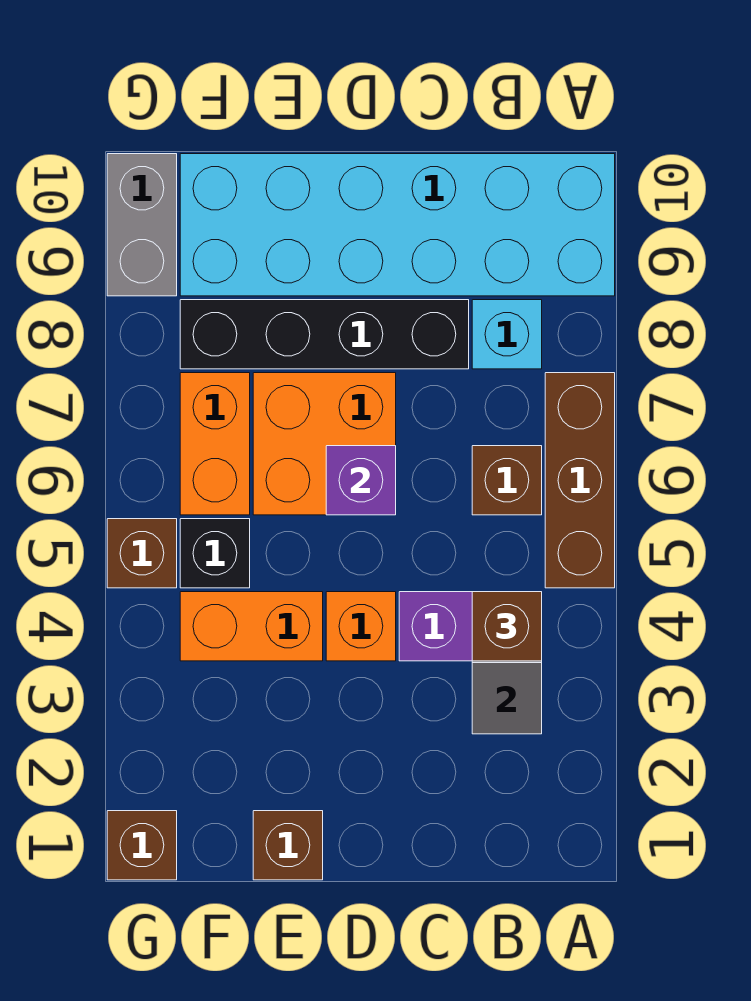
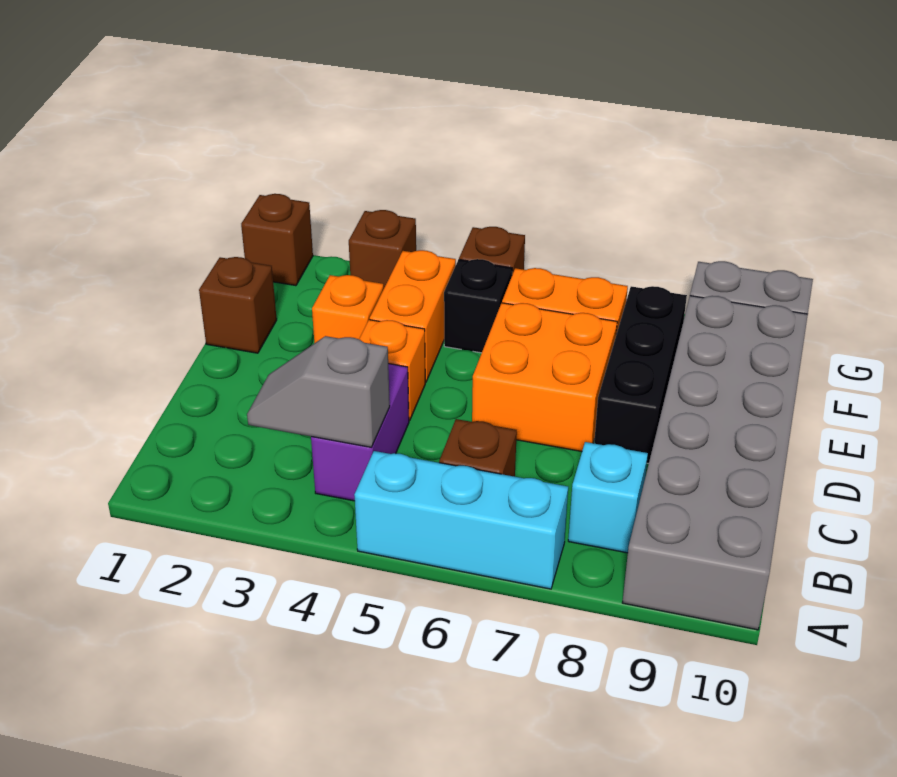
brown brick A5:A7 level 1 -> cyan brick A5:A7 level 1
cyan brick A9:F10 level 1 -> grey brick A9:F10 level 1
brown brick B4 level 3 -> brown brick G3 level 1
black brick C8:F8 level 1 -> black brick D8:F8 level 1
purple brick D6 level 2 -> none
none -> orange brick E3 level 1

• [EXERCISE INSTRUCTIONS]:
Using the listing above, gather each line that holds the string "none" and copy it.

• [TASK OUTPUT]:
purple brick D6 level 2 -> none
none -> orange brick E3 level 1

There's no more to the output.